Exercise
Reproduce, without alteration, every line of the data; exclude the images.
======== Records provided
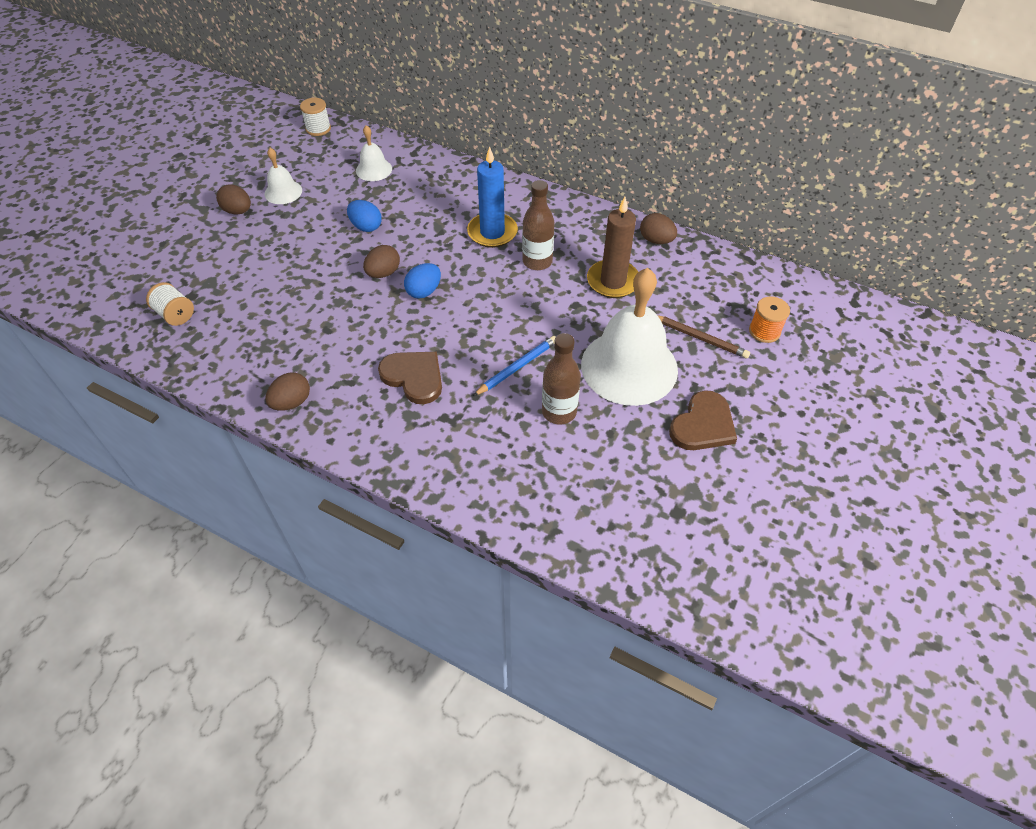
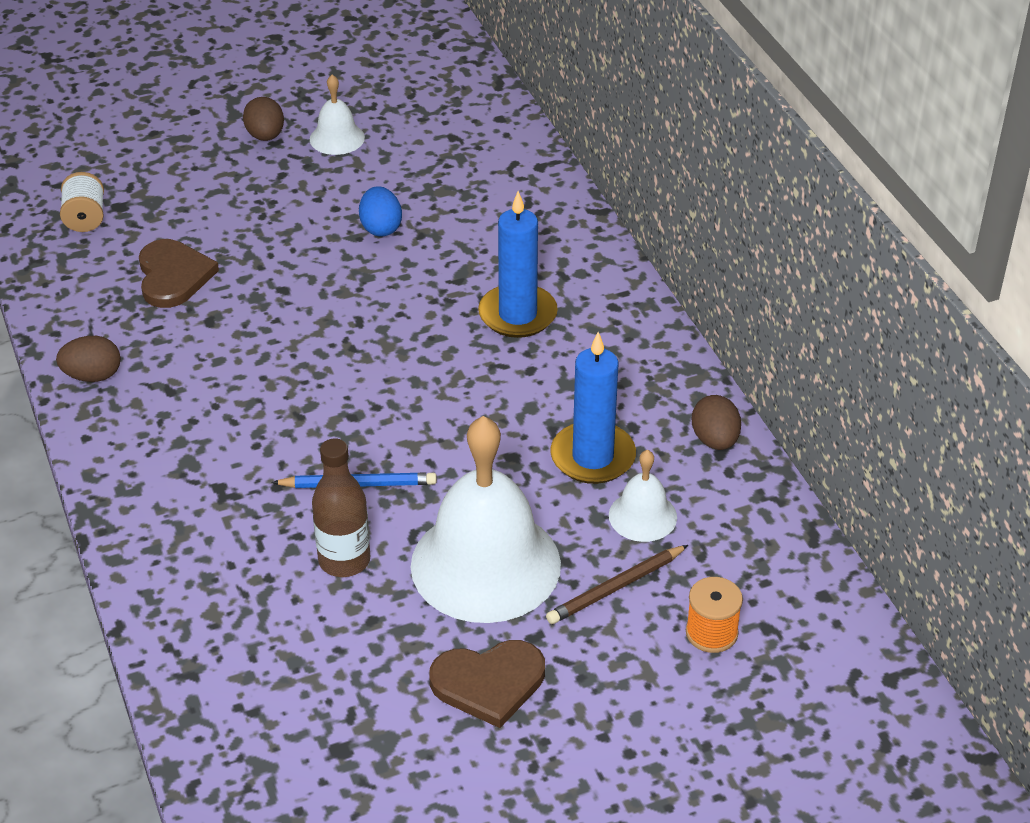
camera: 40 degrees right, 10 degrees down
(318, 129) = (462, 79): white spool -> none
(374, 169) = (468, 163): white bell -> white bell (642, 516)
(383, 273) = (338, 292): brown egg -> none
(414, 377) = (238, 425): brown heart -> brown heart (173, 276)
(424, 291) = (357, 339): blue egg -> none
(537, 261) = (529, 380): brown bottle -> none
(613, 281) = (593, 457): brown candle -> blue candle
(700, 338) = (615, 588): brown pencil -> brown pencil turned 75 degrees clockwise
================
Output
camera: 40 degrees right, 10 degrees down
(318, 129) = (462, 79): white spool -> none
(374, 169) = (468, 163): white bell -> white bell (642, 516)
(383, 273) = (338, 292): brown egg -> none
(414, 377) = (238, 425): brown heart -> brown heart (173, 276)
(424, 291) = (357, 339): blue egg -> none
(537, 261) = (529, 380): brown bottle -> none
(613, 281) = (593, 457): brown candle -> blue candle
(700, 338) = (615, 588): brown pencil -> brown pencil turned 75 degrees clockwise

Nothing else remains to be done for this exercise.